Input data –
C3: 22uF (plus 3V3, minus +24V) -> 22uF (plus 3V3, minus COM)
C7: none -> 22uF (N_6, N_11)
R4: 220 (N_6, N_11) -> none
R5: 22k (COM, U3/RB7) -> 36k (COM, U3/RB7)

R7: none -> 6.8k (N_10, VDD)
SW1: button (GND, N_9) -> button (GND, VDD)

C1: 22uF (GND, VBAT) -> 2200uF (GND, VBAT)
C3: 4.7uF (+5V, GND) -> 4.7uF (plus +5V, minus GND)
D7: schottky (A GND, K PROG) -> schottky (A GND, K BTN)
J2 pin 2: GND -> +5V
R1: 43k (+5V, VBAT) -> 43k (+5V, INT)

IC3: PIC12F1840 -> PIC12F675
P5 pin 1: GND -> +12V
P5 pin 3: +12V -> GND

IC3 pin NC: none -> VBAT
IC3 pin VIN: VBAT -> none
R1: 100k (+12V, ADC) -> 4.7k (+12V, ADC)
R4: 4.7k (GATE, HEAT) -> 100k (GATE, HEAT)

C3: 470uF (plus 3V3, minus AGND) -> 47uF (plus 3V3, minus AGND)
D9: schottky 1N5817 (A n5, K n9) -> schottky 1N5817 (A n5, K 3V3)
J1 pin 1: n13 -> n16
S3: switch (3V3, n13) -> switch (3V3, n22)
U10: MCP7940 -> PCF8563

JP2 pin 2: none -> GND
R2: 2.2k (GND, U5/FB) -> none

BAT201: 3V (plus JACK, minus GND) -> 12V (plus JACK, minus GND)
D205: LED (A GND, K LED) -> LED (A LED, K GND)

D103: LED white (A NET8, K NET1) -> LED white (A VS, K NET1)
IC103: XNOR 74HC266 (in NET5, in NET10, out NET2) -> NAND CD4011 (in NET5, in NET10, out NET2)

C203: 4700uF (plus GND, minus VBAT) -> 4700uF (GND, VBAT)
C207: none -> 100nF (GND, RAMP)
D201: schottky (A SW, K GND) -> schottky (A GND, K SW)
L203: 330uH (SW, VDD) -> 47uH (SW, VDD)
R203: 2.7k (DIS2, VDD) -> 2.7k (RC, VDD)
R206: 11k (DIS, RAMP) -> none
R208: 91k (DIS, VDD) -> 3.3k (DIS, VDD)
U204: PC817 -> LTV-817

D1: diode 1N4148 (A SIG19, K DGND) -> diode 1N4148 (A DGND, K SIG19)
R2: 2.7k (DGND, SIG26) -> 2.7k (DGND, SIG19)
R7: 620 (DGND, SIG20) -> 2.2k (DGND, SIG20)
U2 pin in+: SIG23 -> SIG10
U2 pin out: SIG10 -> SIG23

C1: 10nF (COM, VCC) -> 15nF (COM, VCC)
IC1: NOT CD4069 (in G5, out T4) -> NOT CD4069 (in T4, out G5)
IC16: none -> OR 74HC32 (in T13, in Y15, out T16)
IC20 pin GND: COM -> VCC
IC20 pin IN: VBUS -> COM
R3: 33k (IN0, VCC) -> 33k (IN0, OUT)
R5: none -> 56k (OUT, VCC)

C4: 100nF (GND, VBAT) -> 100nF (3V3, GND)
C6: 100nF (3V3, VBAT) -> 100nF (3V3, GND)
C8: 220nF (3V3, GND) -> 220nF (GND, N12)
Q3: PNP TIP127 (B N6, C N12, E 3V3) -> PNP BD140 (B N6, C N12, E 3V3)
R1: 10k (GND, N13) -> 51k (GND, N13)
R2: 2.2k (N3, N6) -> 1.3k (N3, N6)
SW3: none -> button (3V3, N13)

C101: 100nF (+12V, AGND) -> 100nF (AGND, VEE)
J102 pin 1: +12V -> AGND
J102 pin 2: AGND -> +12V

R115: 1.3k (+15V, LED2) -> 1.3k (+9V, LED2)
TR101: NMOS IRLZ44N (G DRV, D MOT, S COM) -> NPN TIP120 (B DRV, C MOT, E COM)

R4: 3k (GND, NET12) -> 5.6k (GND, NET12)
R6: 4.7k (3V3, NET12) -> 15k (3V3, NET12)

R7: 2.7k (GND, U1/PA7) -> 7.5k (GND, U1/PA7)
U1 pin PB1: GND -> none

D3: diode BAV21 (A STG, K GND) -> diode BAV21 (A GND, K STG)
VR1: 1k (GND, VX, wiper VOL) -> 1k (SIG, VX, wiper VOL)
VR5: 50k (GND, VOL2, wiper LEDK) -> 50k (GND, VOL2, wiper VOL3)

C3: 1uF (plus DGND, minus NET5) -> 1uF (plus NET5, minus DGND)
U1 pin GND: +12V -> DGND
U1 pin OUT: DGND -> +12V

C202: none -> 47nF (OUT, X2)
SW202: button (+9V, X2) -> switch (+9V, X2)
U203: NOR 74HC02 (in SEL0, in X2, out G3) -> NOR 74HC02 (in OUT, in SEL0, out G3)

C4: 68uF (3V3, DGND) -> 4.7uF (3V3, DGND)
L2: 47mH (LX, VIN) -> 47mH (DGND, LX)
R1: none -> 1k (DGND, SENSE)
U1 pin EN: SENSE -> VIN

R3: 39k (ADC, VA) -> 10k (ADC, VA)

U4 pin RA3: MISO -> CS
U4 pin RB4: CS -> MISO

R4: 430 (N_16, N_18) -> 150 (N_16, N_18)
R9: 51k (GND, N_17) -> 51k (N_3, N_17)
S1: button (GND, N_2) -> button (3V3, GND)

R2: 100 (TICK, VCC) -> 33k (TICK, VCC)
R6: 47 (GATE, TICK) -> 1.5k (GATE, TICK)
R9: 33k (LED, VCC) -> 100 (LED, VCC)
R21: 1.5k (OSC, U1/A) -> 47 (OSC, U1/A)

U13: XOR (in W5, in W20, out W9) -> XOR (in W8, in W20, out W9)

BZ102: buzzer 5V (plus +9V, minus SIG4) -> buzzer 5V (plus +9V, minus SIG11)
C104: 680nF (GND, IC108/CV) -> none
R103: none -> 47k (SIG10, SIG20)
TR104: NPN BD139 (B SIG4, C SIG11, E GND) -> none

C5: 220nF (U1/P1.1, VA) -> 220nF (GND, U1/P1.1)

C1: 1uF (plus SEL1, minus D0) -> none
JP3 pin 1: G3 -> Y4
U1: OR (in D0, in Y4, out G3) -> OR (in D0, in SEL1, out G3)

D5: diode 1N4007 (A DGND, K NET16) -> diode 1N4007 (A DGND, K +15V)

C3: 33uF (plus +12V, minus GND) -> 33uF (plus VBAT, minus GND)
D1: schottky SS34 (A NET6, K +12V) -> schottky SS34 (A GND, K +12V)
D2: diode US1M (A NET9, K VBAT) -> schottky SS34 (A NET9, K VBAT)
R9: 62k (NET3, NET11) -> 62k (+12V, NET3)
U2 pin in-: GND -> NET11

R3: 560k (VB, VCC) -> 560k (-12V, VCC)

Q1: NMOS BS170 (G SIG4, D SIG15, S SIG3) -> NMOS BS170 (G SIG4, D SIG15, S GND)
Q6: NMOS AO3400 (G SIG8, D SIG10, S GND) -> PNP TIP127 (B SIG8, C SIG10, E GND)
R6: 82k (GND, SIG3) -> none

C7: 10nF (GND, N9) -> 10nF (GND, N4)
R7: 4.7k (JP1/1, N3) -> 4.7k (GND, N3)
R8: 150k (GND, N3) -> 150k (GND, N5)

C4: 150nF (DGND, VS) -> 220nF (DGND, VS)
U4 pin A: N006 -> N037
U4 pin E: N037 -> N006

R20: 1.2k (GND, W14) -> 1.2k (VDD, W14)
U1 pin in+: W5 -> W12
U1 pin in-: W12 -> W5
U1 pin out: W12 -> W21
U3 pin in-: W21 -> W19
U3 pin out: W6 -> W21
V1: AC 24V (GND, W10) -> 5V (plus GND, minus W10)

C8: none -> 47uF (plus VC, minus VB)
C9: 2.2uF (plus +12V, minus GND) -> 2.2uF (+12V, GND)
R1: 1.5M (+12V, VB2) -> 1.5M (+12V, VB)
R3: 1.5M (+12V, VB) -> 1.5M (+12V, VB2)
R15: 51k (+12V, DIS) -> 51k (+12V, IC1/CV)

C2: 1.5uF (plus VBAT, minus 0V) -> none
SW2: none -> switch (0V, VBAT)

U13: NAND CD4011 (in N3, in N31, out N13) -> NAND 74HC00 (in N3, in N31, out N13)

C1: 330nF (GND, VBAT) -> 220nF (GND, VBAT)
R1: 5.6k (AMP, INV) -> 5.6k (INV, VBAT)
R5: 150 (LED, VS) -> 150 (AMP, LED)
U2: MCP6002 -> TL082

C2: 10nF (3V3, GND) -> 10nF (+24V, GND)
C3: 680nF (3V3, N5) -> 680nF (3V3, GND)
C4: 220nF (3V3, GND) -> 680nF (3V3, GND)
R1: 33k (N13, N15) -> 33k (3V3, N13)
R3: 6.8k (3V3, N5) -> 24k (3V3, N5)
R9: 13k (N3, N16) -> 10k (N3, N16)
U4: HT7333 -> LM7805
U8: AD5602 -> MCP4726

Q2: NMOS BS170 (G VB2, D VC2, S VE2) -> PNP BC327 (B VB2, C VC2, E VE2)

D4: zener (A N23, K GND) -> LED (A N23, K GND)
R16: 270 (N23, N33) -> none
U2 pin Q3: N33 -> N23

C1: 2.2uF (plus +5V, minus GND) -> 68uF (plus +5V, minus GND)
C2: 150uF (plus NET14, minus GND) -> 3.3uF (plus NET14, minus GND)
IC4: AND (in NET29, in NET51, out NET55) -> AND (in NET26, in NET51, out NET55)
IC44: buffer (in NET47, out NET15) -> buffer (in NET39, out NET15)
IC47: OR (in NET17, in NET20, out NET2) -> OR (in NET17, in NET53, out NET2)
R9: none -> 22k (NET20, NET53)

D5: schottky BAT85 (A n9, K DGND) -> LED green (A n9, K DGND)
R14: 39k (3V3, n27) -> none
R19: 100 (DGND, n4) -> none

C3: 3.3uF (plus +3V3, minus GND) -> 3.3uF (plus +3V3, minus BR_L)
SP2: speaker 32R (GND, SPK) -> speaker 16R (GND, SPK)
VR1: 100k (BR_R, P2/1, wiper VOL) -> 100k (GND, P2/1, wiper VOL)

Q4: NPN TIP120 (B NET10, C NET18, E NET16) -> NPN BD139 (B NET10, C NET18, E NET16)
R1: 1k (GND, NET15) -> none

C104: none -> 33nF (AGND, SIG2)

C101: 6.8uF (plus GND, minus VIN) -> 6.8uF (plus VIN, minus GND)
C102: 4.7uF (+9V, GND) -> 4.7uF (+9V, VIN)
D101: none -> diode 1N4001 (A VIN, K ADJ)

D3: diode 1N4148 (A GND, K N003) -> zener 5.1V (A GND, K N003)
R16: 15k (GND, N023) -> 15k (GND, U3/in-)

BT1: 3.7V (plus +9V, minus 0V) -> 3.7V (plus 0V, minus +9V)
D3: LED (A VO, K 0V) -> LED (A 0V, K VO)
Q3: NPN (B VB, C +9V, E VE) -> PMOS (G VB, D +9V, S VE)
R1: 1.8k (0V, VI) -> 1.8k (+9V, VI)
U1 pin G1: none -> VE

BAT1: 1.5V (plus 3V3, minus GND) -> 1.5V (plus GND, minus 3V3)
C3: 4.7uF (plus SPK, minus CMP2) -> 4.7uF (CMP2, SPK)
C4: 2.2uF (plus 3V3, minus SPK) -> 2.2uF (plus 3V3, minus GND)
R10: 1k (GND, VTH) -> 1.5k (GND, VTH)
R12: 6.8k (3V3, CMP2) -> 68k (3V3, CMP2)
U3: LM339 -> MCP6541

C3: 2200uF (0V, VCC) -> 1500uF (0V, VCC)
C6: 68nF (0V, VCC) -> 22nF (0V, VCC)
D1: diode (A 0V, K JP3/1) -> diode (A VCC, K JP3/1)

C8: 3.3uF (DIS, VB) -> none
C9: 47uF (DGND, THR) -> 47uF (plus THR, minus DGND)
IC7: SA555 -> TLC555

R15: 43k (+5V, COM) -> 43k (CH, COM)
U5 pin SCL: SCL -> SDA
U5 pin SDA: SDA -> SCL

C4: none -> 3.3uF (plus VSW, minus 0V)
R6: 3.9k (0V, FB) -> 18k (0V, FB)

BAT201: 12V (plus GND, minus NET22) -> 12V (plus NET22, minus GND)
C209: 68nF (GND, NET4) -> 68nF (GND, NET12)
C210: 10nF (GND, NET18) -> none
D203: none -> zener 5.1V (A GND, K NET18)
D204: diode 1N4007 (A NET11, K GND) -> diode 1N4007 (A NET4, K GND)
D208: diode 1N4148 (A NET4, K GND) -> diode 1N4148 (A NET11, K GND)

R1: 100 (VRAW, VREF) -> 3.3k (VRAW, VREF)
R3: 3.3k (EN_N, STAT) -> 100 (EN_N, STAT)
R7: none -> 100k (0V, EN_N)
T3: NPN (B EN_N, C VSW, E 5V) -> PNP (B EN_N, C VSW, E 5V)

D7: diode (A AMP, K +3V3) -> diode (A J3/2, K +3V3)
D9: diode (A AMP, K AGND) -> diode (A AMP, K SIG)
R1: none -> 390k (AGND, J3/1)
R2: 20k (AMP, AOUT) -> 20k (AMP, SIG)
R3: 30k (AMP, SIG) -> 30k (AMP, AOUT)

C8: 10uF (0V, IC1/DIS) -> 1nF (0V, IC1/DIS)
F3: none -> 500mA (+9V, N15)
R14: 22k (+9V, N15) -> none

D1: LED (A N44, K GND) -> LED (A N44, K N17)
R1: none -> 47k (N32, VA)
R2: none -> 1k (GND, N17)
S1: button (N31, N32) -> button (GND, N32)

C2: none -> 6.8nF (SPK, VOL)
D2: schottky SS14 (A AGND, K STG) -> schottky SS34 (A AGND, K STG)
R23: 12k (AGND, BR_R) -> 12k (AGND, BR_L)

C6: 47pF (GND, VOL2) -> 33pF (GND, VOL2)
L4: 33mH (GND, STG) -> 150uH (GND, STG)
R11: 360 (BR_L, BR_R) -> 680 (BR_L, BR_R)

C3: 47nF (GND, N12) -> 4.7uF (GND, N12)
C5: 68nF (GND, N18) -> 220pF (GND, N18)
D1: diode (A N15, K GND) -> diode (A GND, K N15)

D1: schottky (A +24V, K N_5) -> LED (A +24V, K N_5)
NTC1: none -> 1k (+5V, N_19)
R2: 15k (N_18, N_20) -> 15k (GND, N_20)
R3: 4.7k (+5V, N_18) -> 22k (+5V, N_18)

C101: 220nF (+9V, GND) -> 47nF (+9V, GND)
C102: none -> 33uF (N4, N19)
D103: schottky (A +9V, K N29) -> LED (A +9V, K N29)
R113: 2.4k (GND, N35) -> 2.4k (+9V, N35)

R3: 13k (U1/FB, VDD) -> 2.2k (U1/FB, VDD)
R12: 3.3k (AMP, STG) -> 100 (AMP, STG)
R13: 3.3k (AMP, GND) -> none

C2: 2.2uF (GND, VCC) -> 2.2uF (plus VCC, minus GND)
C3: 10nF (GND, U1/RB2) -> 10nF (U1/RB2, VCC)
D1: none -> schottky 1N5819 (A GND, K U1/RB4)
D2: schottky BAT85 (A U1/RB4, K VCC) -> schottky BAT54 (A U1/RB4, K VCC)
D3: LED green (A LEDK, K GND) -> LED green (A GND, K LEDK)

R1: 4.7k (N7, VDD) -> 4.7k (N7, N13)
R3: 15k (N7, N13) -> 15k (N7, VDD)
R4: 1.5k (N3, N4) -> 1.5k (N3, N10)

What you should do – Take the line above containing "U5 pin SDA: SDA -> SCL", the line containing "D1: LED (A N44, K GND) -> LED (A N44, K N17)", and all lines in between, and copy them exactly without anything else.

Result for this task –
U5 pin SDA: SDA -> SCL

C4: none -> 3.3uF (plus VSW, minus 0V)
R6: 3.9k (0V, FB) -> 18k (0V, FB)

BAT201: 12V (plus GND, minus NET22) -> 12V (plus NET22, minus GND)
C209: 68nF (GND, NET4) -> 68nF (GND, NET12)
C210: 10nF (GND, NET18) -> none
D203: none -> zener 5.1V (A GND, K NET18)
D204: diode 1N4007 (A NET11, K GND) -> diode 1N4007 (A NET4, K GND)
D208: diode 1N4148 (A NET4, K GND) -> diode 1N4148 (A NET11, K GND)

R1: 100 (VRAW, VREF) -> 3.3k (VRAW, VREF)
R3: 3.3k (EN_N, STAT) -> 100 (EN_N, STAT)
R7: none -> 100k (0V, EN_N)
T3: NPN (B EN_N, C VSW, E 5V) -> PNP (B EN_N, C VSW, E 5V)

D7: diode (A AMP, K +3V3) -> diode (A J3/2, K +3V3)
D9: diode (A AMP, K AGND) -> diode (A AMP, K SIG)
R1: none -> 390k (AGND, J3/1)
R2: 20k (AMP, AOUT) -> 20k (AMP, SIG)
R3: 30k (AMP, SIG) -> 30k (AMP, AOUT)

C8: 10uF (0V, IC1/DIS) -> 1nF (0V, IC1/DIS)
F3: none -> 500mA (+9V, N15)
R14: 22k (+9V, N15) -> none

D1: LED (A N44, K GND) -> LED (A N44, K N17)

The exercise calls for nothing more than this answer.